### Work instructions
Each line of the records has to be copied exactly, though the pictures must be left out.

### Records provided
⟨

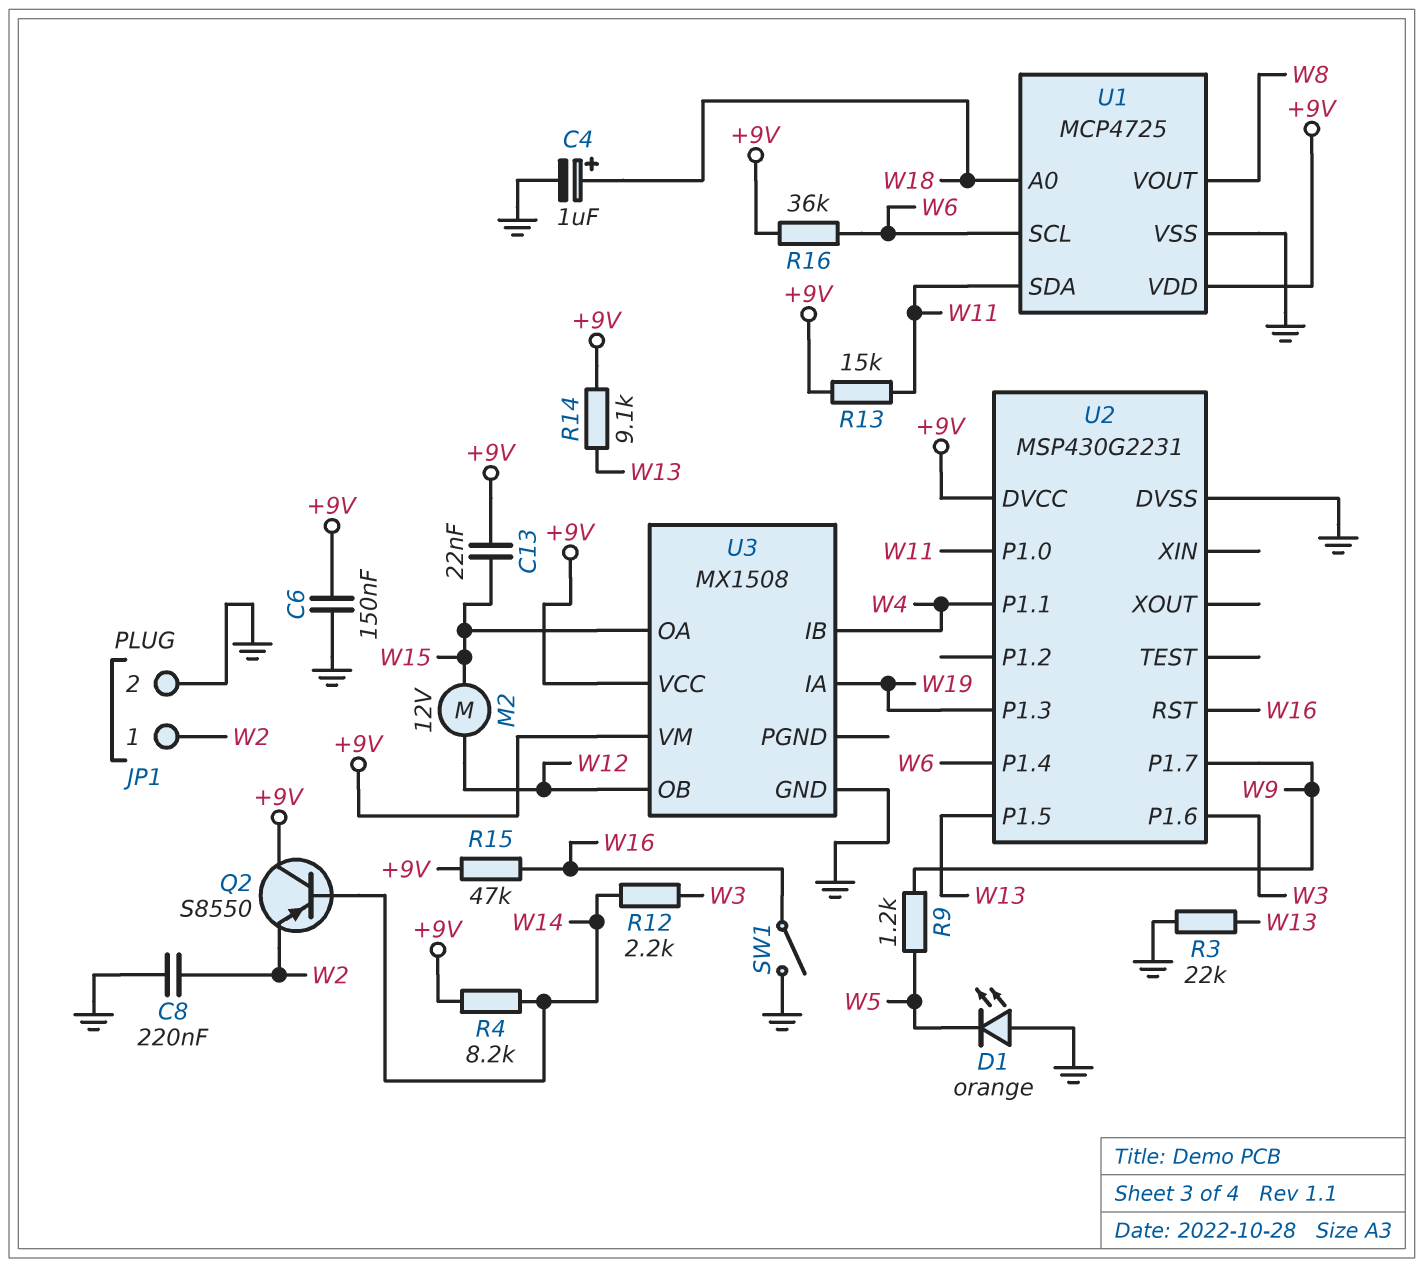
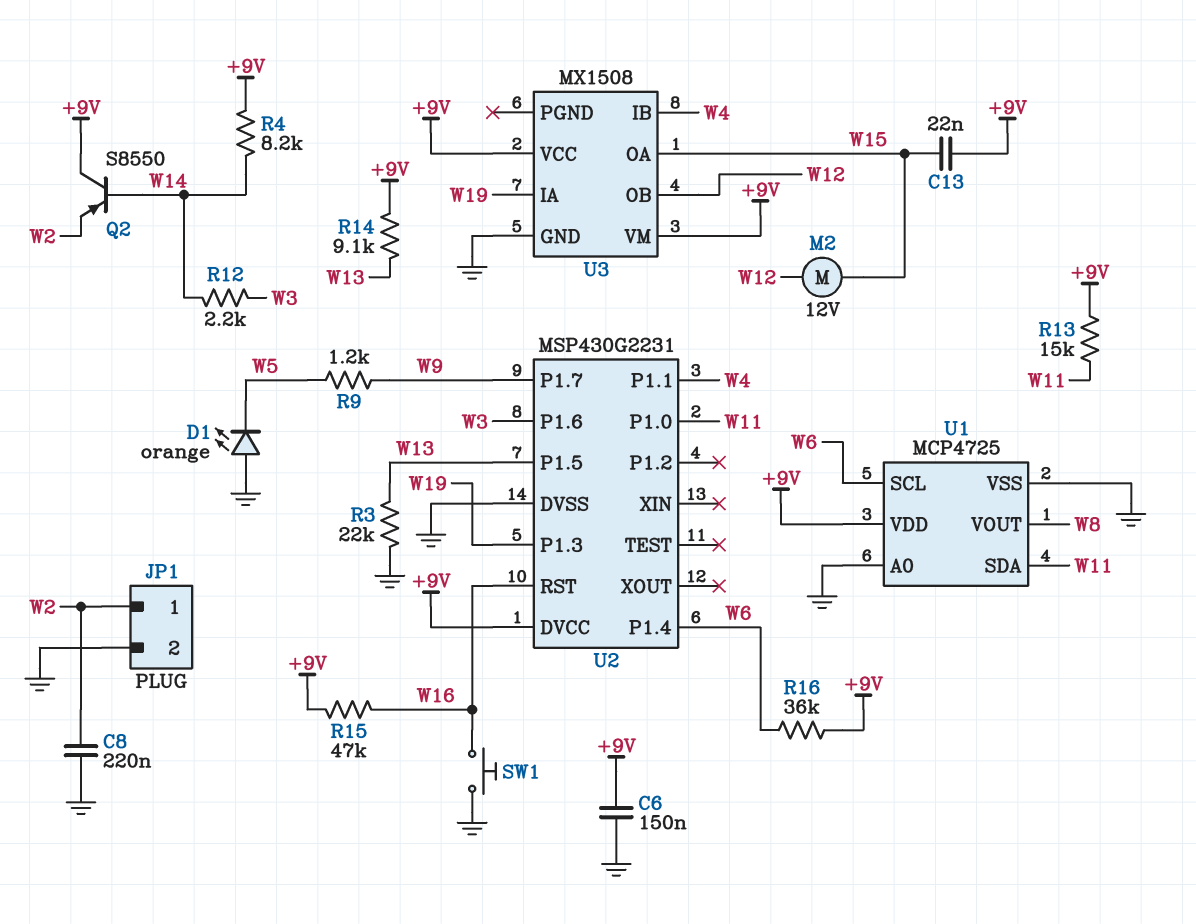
C4: 1uF (plus W18, minus GND) -> none
SW1: switch (GND, W16) -> button (GND, W16)
U1 pin A0: W18 -> GND

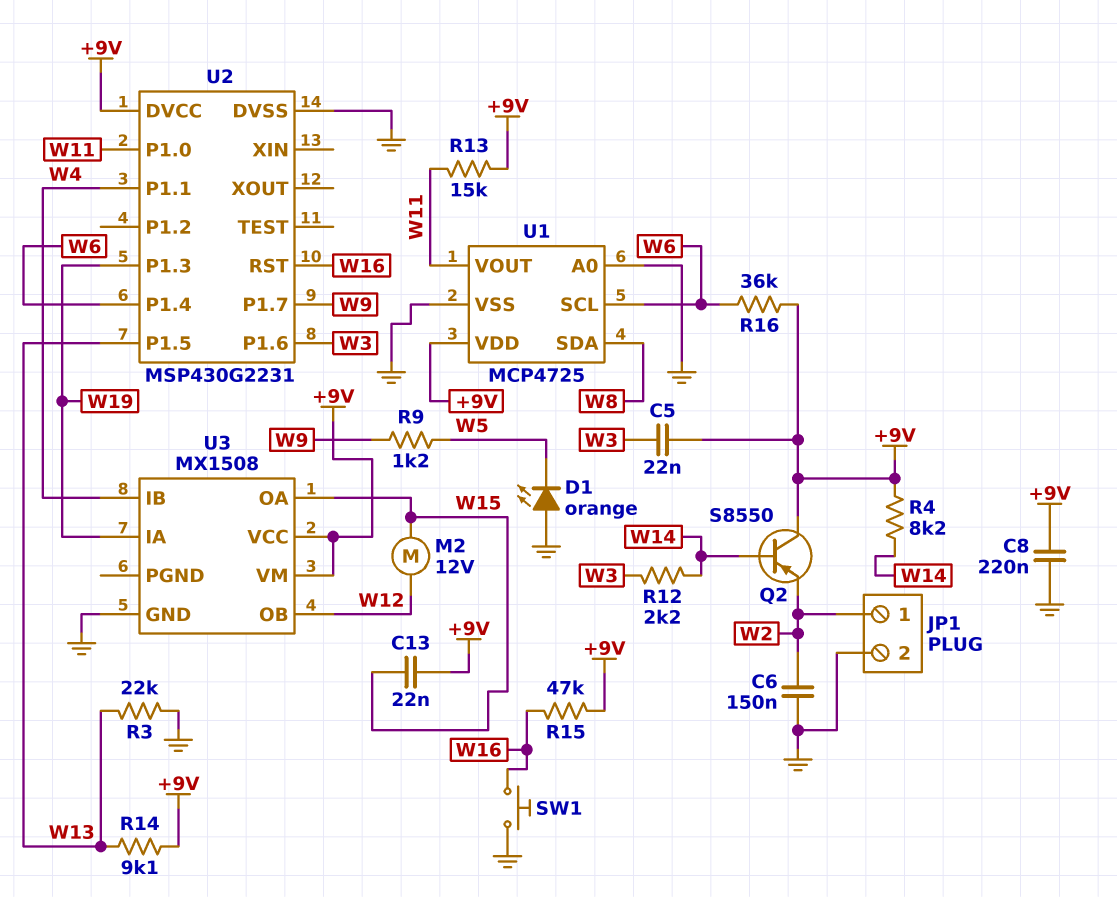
C5: none -> 22nF (+9V, W3)
C6: 150nF (+9V, GND) -> 150nF (GND, W2)
C8: 220nF (GND, W2) -> 220nF (+9V, GND)
U1 pin SDA: W11 -> W8
U1 pin VOUT: W8 -> W11

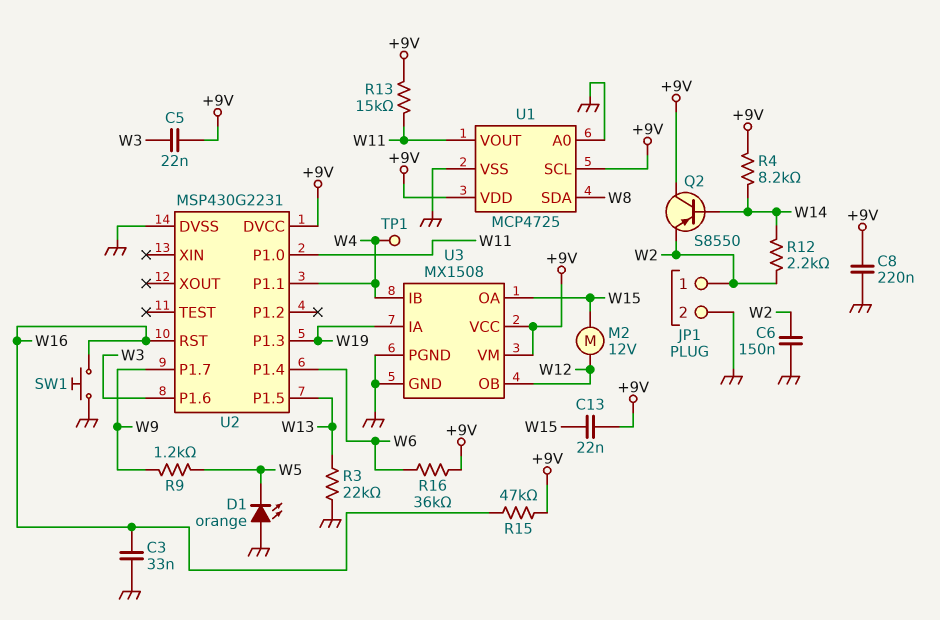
C3: none -> 33nF (GND, W16)
R12: 2.2k (W3, W14) -> 2.2k (W2, W14)
R14: 9.1k (+9V, W13) -> none
TP1: none -> test point (W4)
U1 pin SCL: W6 -> +9V
U3 pin PGND: none -> GND

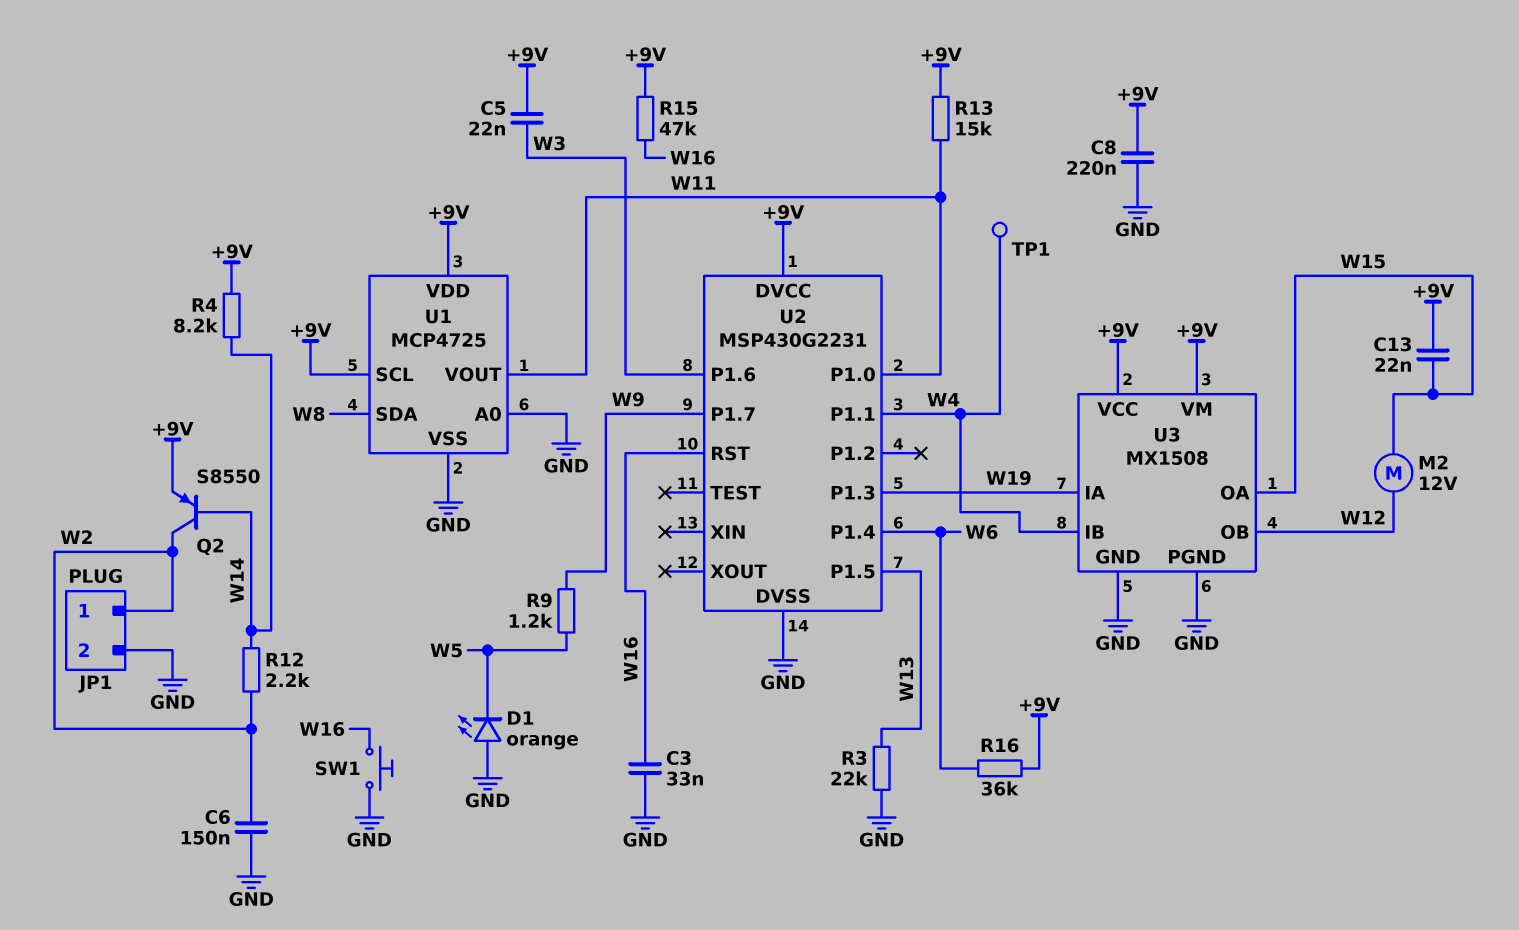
Q2: PNP S8550 (B W14, C +9V, E W2) -> PNP S8550 (B W14, C W2, E +9V)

⟩

### Output of the task
C4: 1uF (plus W18, minus GND) -> none
SW1: switch (GND, W16) -> button (GND, W16)
U1 pin A0: W18 -> GND

C5: none -> 22nF (+9V, W3)
C6: 150nF (+9V, GND) -> 150nF (GND, W2)
C8: 220nF (GND, W2) -> 220nF (+9V, GND)
U1 pin SDA: W11 -> W8
U1 pin VOUT: W8 -> W11

C3: none -> 33nF (GND, W16)
R12: 2.2k (W3, W14) -> 2.2k (W2, W14)
R14: 9.1k (+9V, W13) -> none
TP1: none -> test point (W4)
U1 pin SCL: W6 -> +9V
U3 pin PGND: none -> GND

Q2: PNP S8550 (B W14, C +9V, E W2) -> PNP S8550 (B W14, C W2, E +9V)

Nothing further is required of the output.